[[ Dataset excerpts, beginning ]]

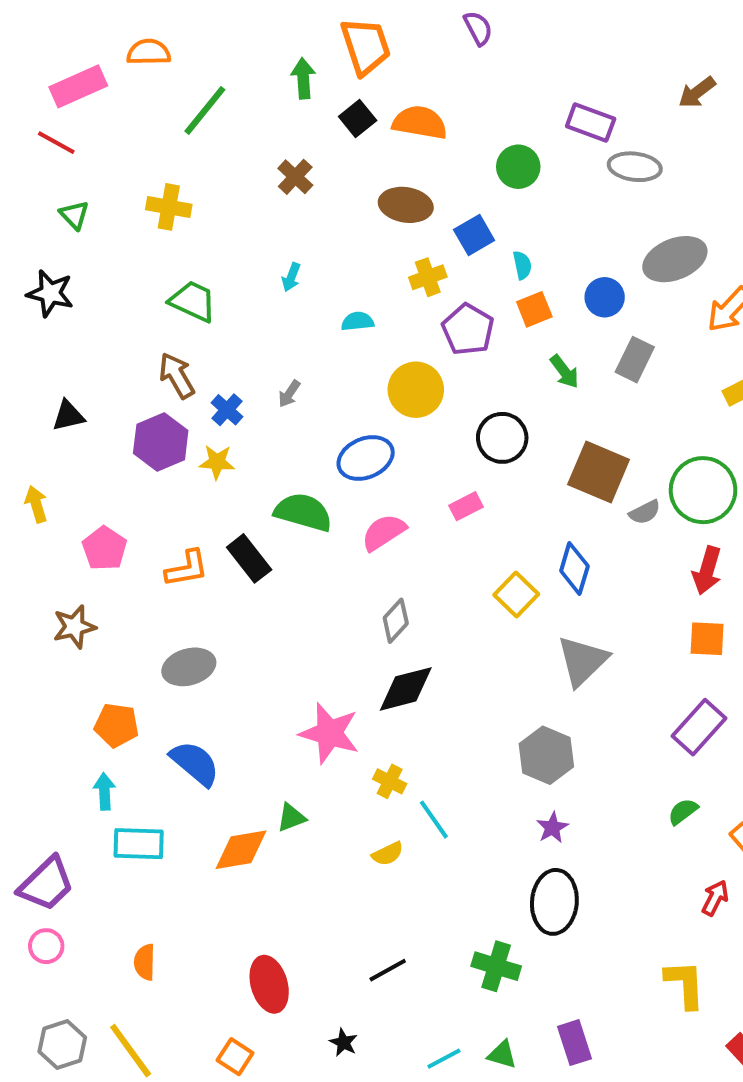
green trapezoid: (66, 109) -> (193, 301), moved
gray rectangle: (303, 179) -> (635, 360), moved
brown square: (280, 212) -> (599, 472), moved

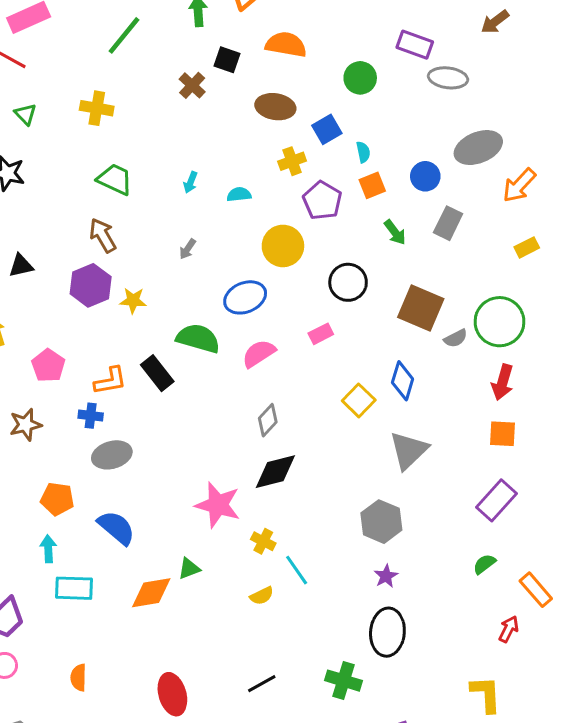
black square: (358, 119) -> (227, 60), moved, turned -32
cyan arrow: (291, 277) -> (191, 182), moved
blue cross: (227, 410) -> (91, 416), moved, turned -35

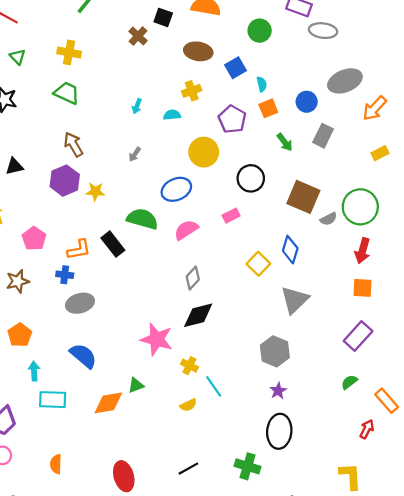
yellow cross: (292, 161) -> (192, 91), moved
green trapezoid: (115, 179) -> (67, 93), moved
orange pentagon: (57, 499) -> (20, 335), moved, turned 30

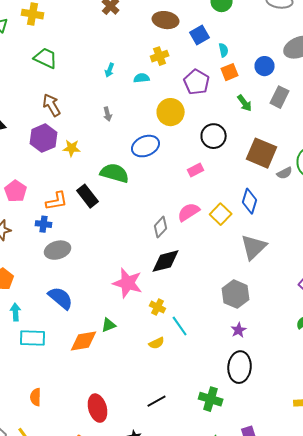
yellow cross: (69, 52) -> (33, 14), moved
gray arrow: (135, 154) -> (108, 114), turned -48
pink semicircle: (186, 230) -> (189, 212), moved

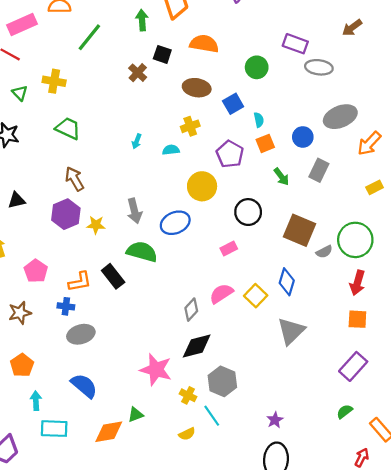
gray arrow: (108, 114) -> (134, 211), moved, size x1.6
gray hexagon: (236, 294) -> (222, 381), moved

[[ Dataset excerpts, end ]]

** Work item **
Each line from the start of the entries through the line with "green trapezoid: (115, 179)" is to be restated exactly, and the pictures are to be skipped.

** Response below **
green trapezoid: (66, 109) -> (193, 301), moved
gray rectangle: (303, 179) -> (635, 360), moved
brown square: (280, 212) -> (599, 472), moved

black square: (358, 119) -> (227, 60), moved, turned -32
cyan arrow: (291, 277) -> (191, 182), moved
blue cross: (227, 410) -> (91, 416), moved, turned -35

yellow cross: (292, 161) -> (192, 91), moved
green trapezoid: (115, 179) -> (67, 93), moved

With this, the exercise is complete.